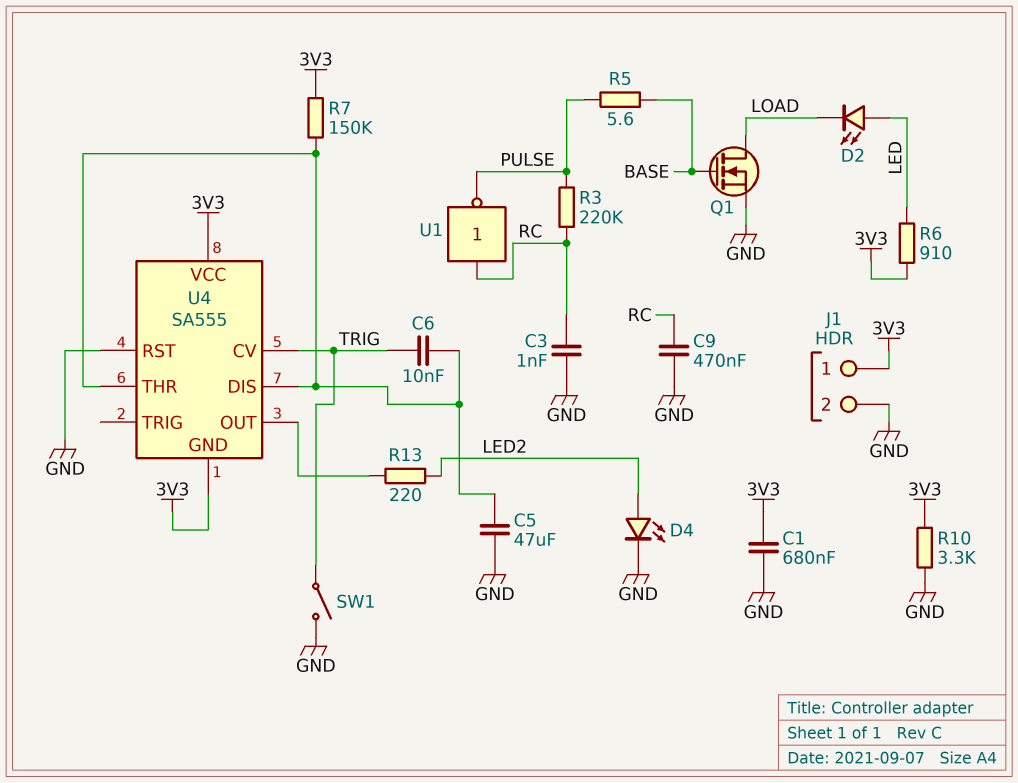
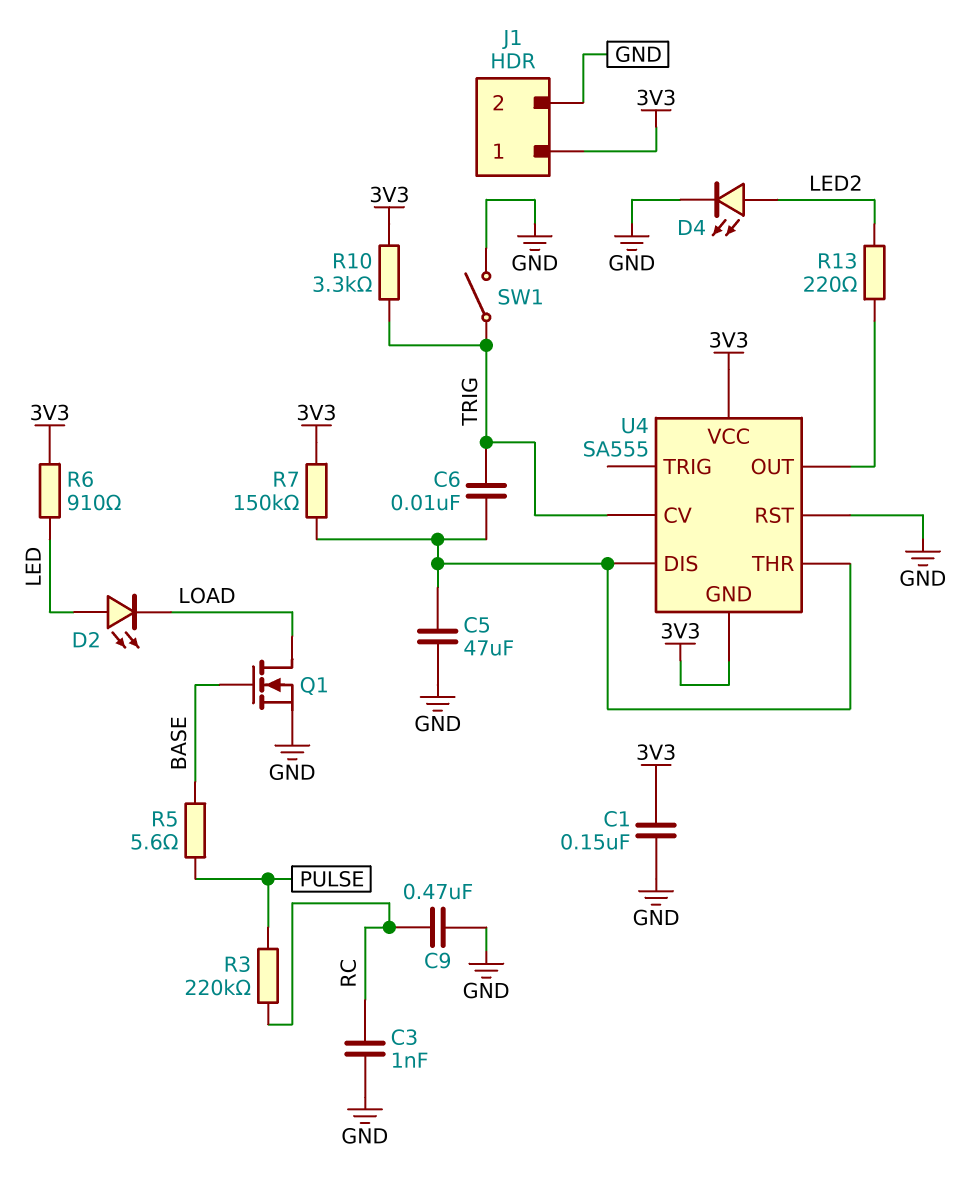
C1: 680nF (3V3, GND) -> 150nF (3V3, GND)
R10: 3.3k (3V3, GND) -> 3.3k (3V3, TRIG)
U1: NOT (in RC, out PULSE) -> none

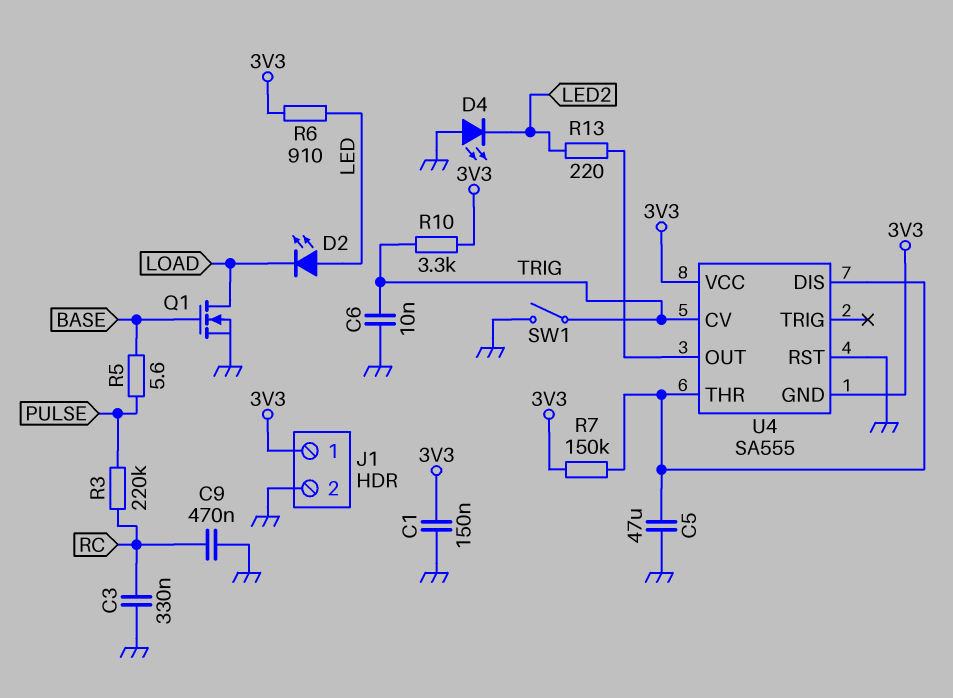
C3: 1nF (GND, RC) -> 330nF (GND, RC)
C6: 10nF (TRIG, U4/DIS) -> 10nF (GND, TRIG)
D4: LED (A LED2, K GND) -> LED (A GND, K LED2)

::::

◆ INSTRUCTIONS TO FOLLOW: Repeat exactly the lines from the one holding "R10: 3.3k (3V3, GND) -> 3.3k (3V3, TRIG)" through the last line of the entries, both included; the pictures do not belong in the copy.

◆ ANSWER:
R10: 3.3k (3V3, GND) -> 3.3k (3V3, TRIG)
U1: NOT (in RC, out PULSE) -> none

C3: 1nF (GND, RC) -> 330nF (GND, RC)
C6: 10nF (TRIG, U4/DIS) -> 10nF (GND, TRIG)
D4: LED (A LED2, K GND) -> LED (A GND, K LED2)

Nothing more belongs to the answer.